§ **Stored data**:
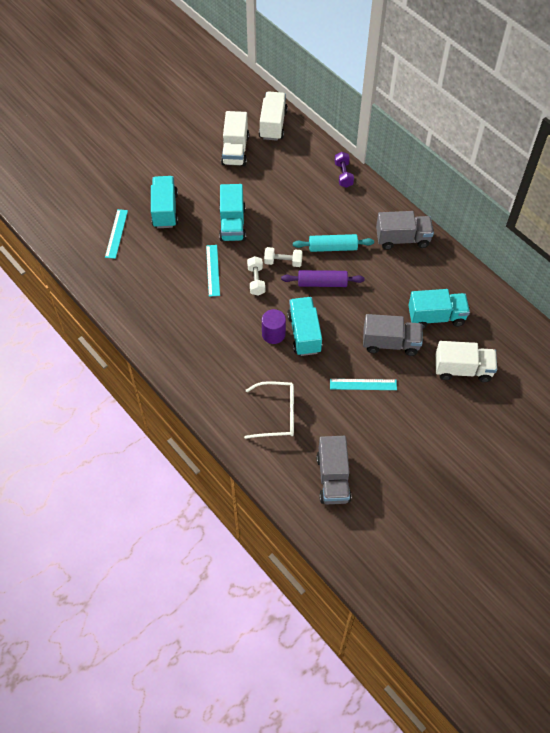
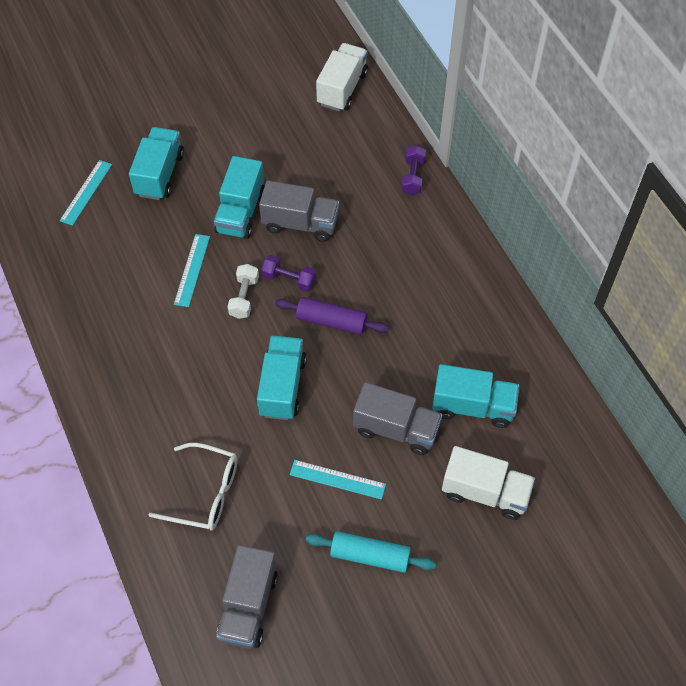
camera: 15 degrees right, 0 degrees up
(235, 150) = (280, 113): white truck -> none
(273, 334) = (240, 377): purple cylinder -> none
(283, 262) = (289, 279): white dumbbell -> purple dumbbell
(332, 247) = (363, 274): turquoise rolling pin -> turquoise rolling pin (370, 555)
(402, 239) = (463, 284): grey truck -> grey truck (300, 223)

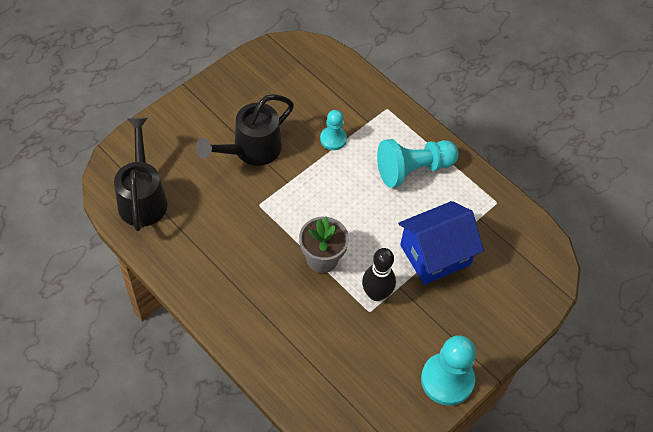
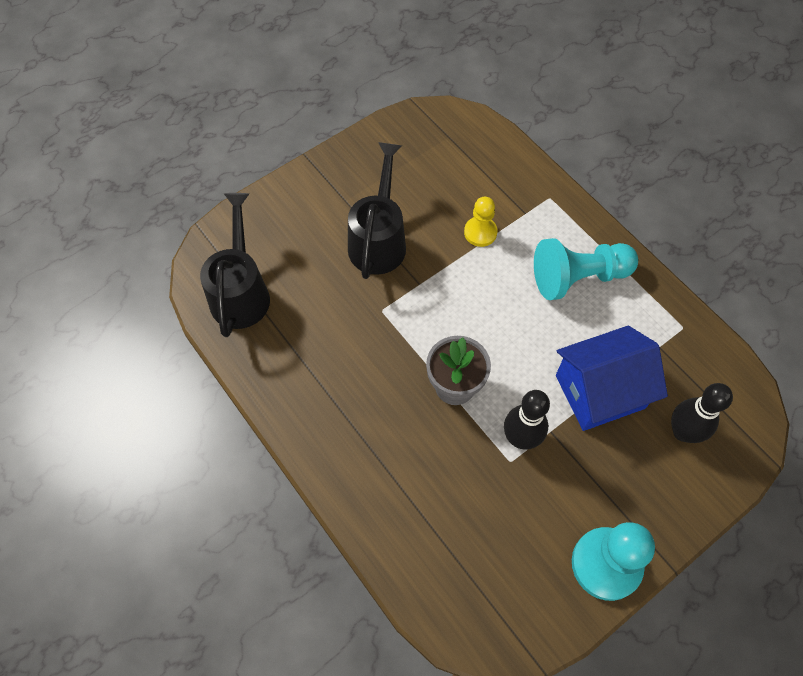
camera: 10 degrees right, 5 degrees up
(251, 150) = (378, 240): black watering can -> black watering can turned 135 degrees clockwise
(333, 139) = (480, 232): turquoise pawn -> yellow pawn
(500, 280) = (683, 432): none -> black bowling pin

§ **WHAT YOU HAVE TO DO**: Copy every record exactly, dropping the images.

§ **SOLUTION TO THIS PROBLEM**:
camera: 15 degrees right, 0 degrees up
(235, 150) = (280, 113): white truck -> none
(273, 334) = (240, 377): purple cylinder -> none
(283, 262) = (289, 279): white dumbbell -> purple dumbbell
(332, 247) = (363, 274): turquoise rolling pin -> turquoise rolling pin (370, 555)
(402, 239) = (463, 284): grey truck -> grey truck (300, 223)

camera: 10 degrees right, 5 degrees up
(251, 150) = (378, 240): black watering can -> black watering can turned 135 degrees clockwise
(333, 139) = (480, 232): turquoise pawn -> yellow pawn
(500, 280) = (683, 432): none -> black bowling pin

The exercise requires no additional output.